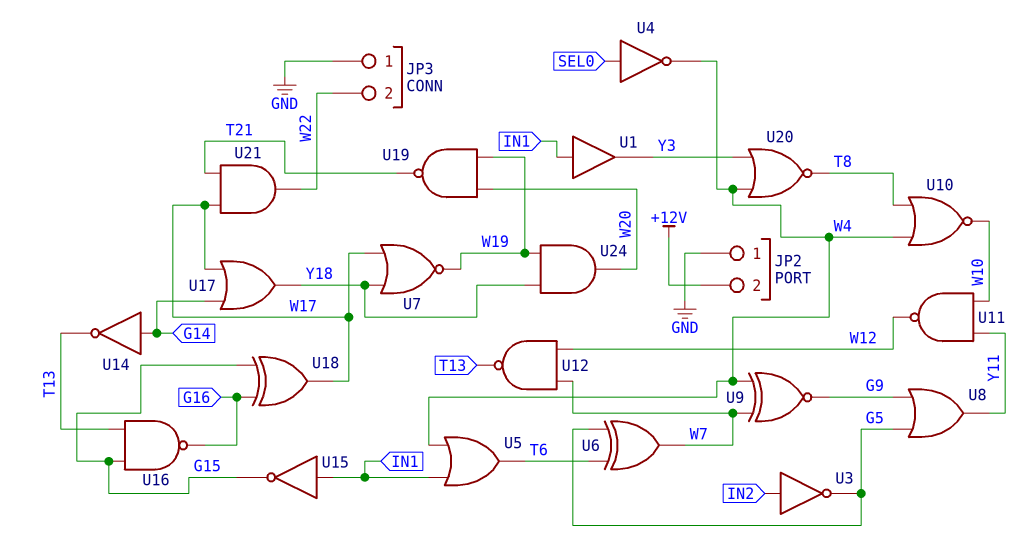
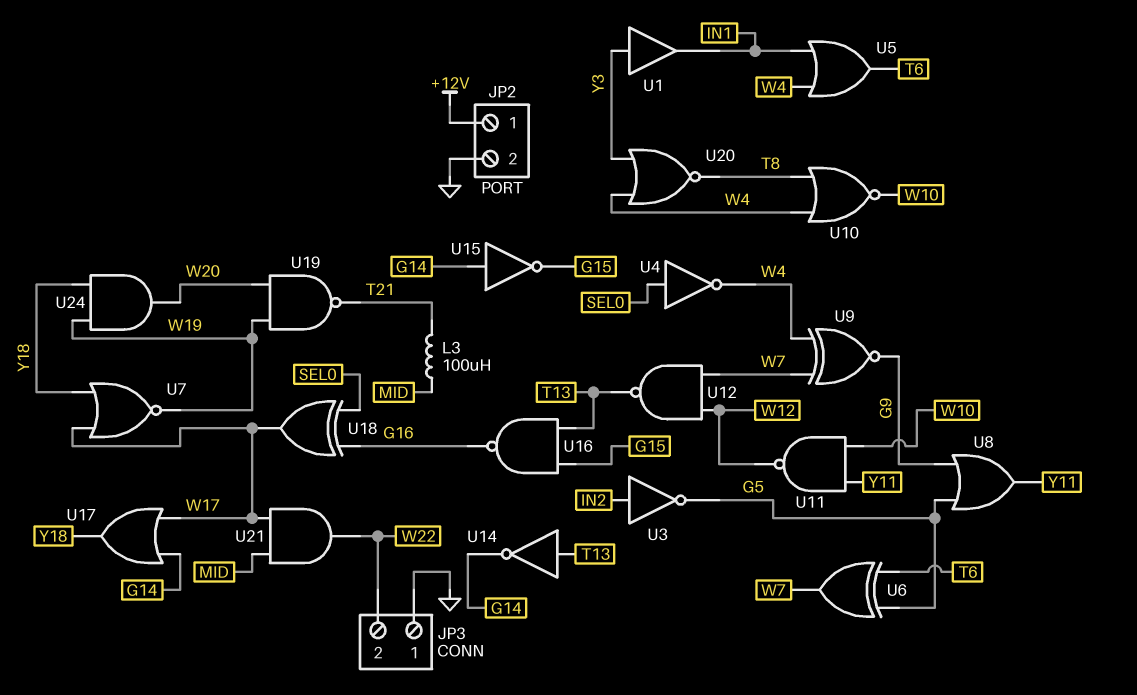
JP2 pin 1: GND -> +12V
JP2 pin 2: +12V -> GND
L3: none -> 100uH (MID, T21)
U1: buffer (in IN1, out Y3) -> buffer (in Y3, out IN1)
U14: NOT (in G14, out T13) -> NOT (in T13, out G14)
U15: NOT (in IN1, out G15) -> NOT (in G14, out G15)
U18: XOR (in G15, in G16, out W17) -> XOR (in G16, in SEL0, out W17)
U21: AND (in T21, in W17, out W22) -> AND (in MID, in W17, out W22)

——————

Work required
All lines from the one that contains "JP2 pin 2: +12V -> GND" through the end of the listing above should be copied exactly, with nothing else.

Response to the task
JP2 pin 2: +12V -> GND
L3: none -> 100uH (MID, T21)
U1: buffer (in IN1, out Y3) -> buffer (in Y3, out IN1)
U14: NOT (in G14, out T13) -> NOT (in T13, out G14)
U15: NOT (in IN1, out G15) -> NOT (in G14, out G15)
U18: XOR (in G15, in G16, out W17) -> XOR (in G16, in SEL0, out W17)
U21: AND (in T21, in W17, out W22) -> AND (in MID, in W17, out W22)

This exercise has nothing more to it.